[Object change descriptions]
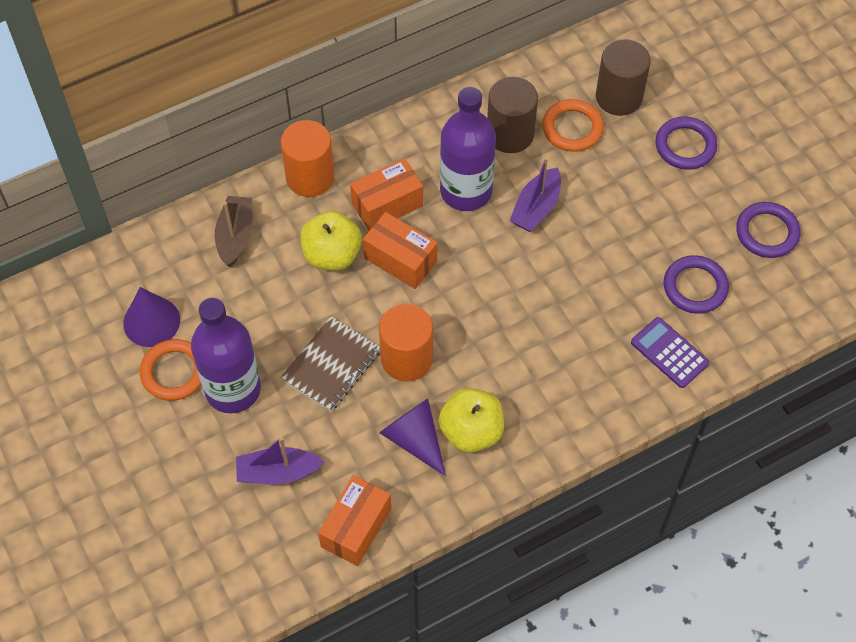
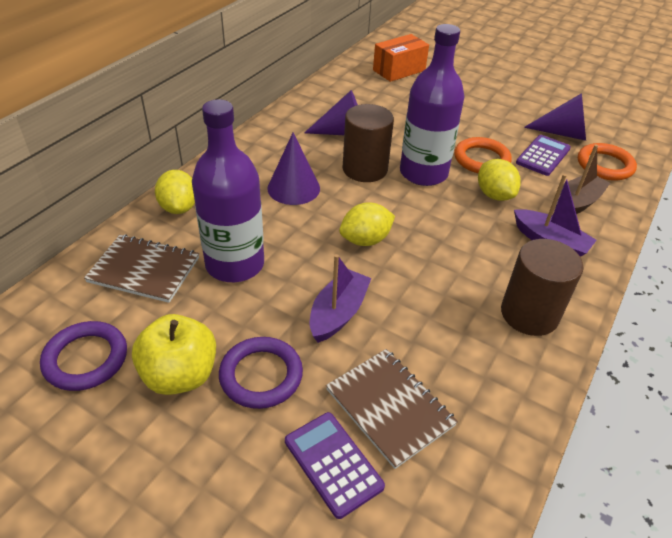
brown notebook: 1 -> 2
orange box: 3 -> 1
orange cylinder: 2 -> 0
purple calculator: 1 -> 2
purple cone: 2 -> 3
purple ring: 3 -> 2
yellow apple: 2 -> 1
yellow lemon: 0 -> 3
...
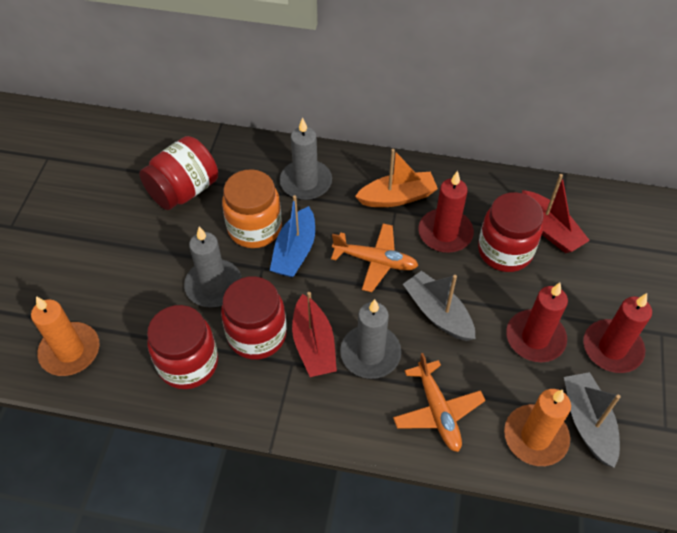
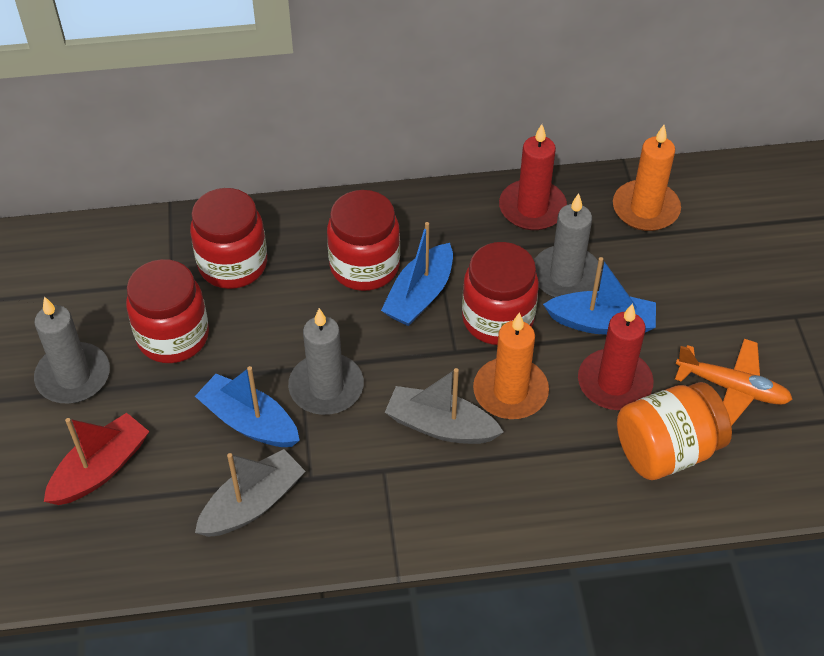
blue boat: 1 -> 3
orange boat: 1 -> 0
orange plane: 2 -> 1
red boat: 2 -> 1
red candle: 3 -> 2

§ **INSTRUCTIONS TO FOLLOW**
Extract exactly and only the lines above from the line containing "purple cone: 2 -> 3" through the line containing "yellow lemon: 0 -> 3", both end lines included.

§ **REPLY TO THE TASK**
purple cone: 2 -> 3
purple ring: 3 -> 2
yellow apple: 2 -> 1
yellow lemon: 0 -> 3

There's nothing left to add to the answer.